● **Exercise details**: Copy each line below in which the word "SERVO" occurs.

● **Record extracts**:
"""
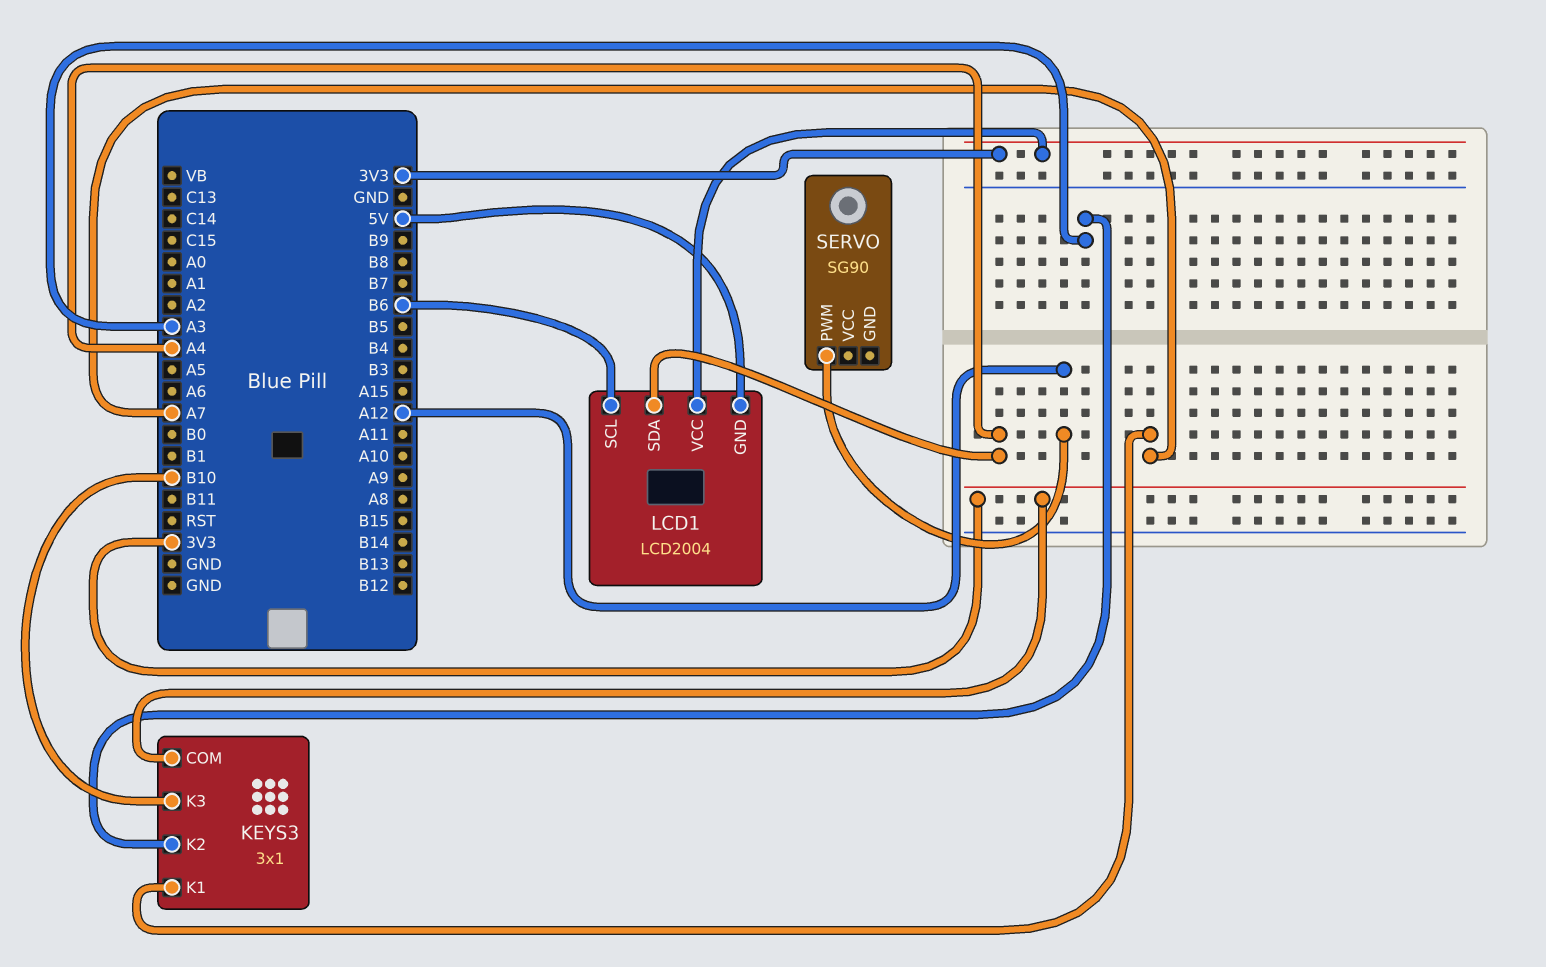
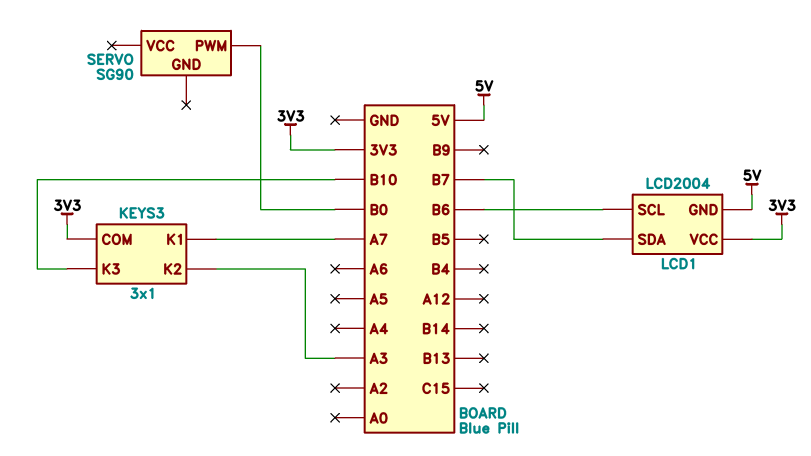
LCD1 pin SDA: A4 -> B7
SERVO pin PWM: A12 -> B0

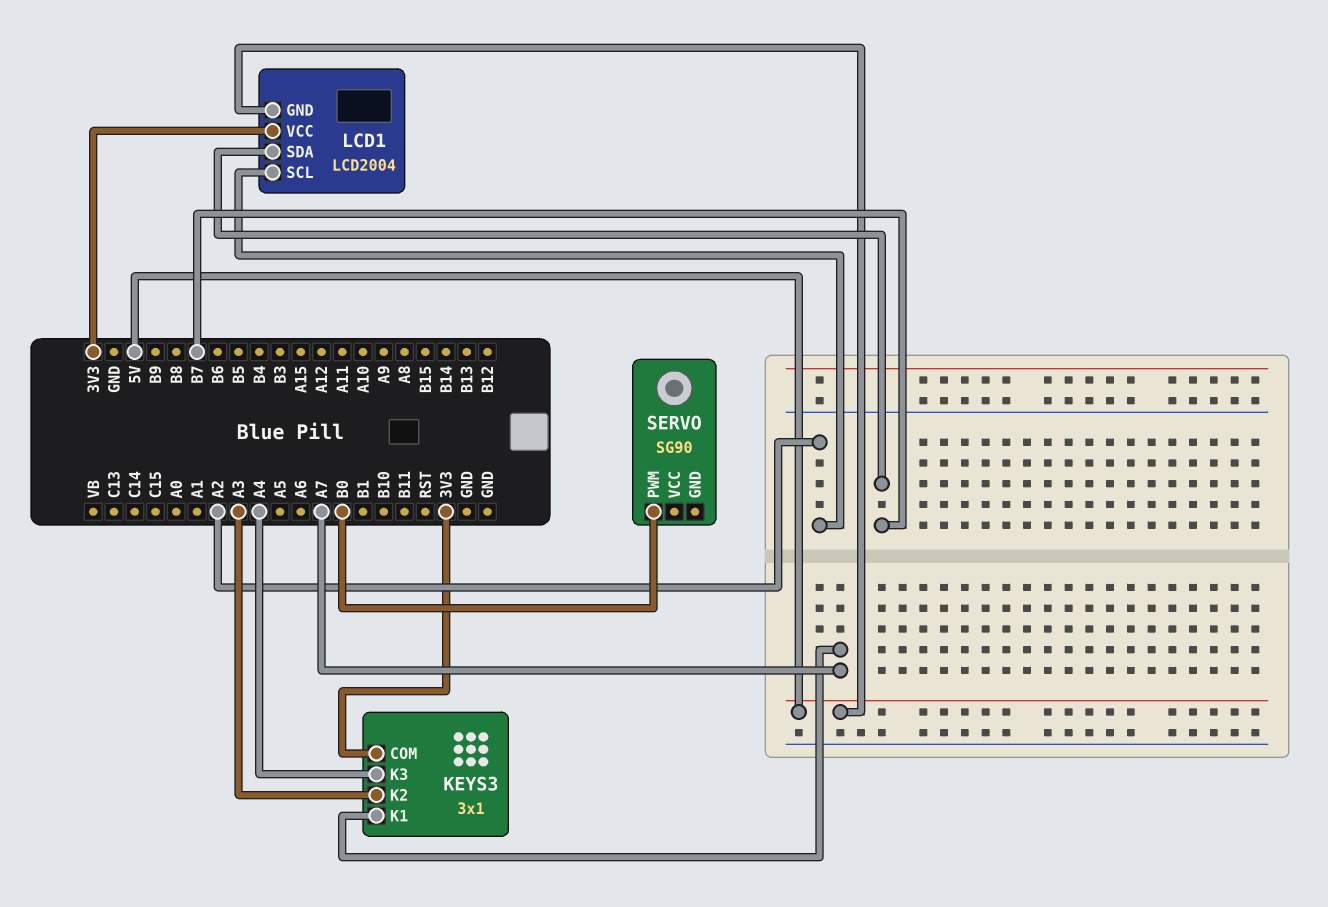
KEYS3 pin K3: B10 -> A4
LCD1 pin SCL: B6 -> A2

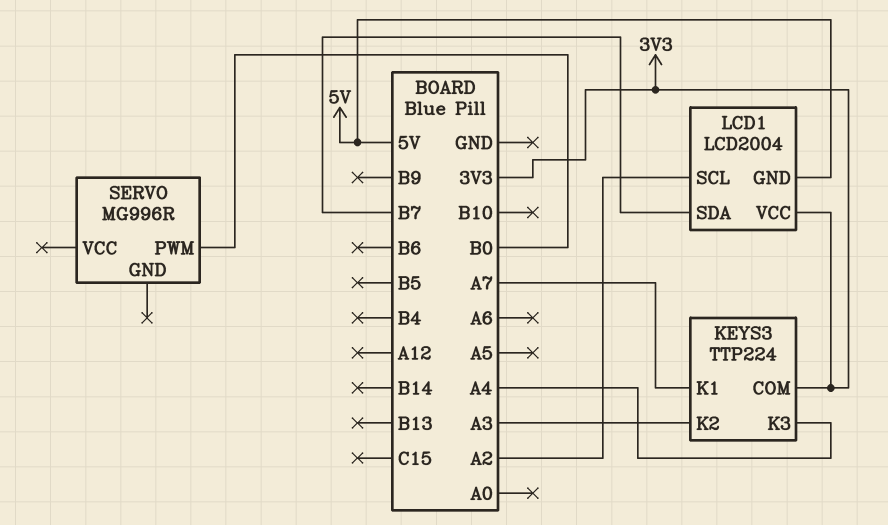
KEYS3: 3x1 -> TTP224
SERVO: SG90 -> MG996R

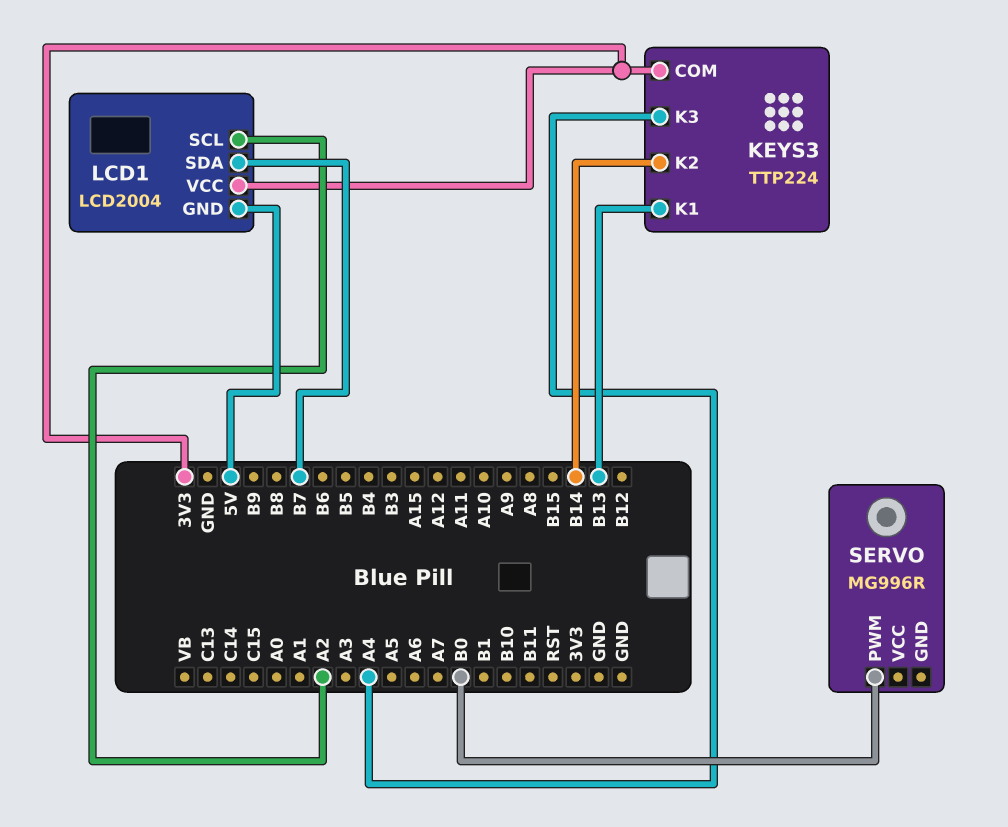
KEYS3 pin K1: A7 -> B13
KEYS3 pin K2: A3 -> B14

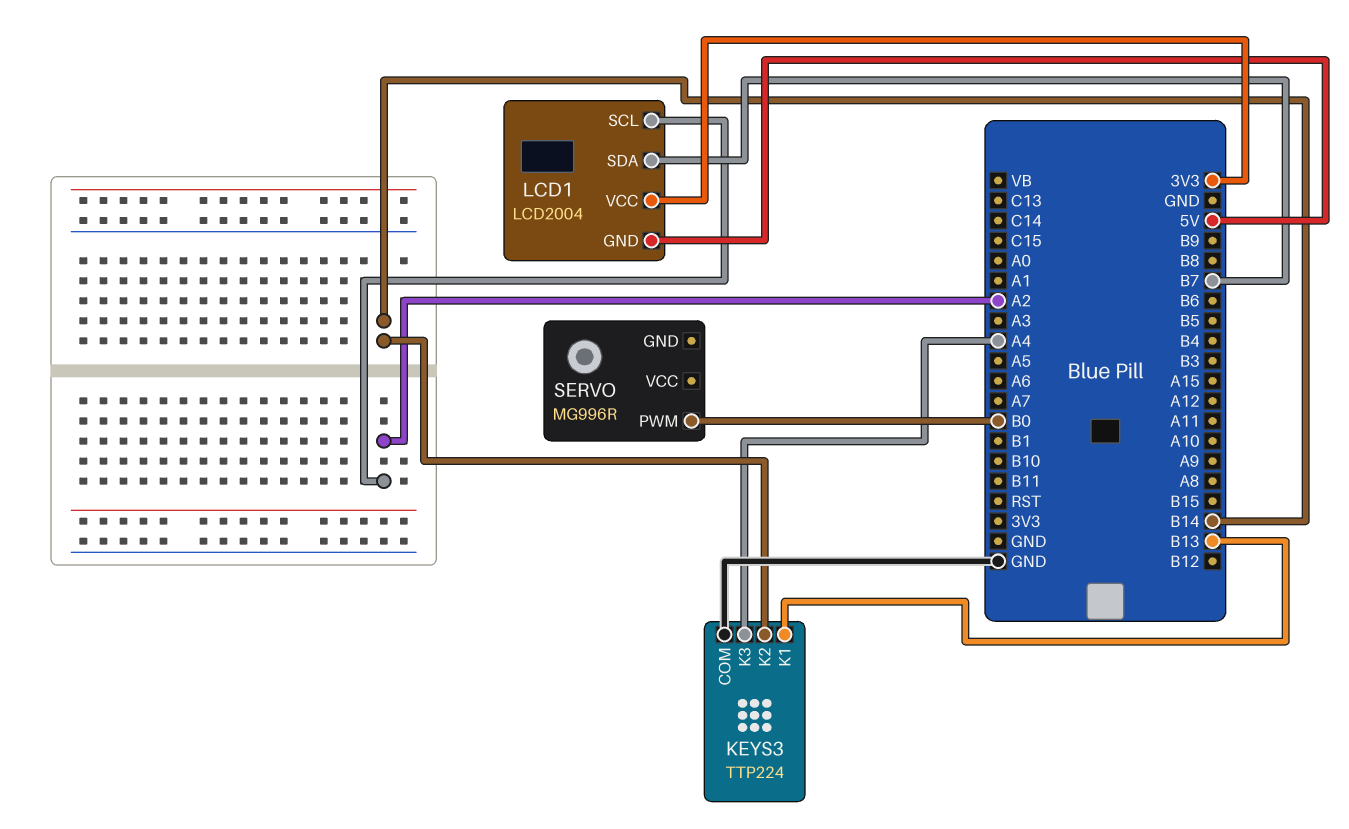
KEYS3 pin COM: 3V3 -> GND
"""
● **Result of the task**:
SERVO pin PWM: A12 -> B0
SERVO: SG90 -> MG996R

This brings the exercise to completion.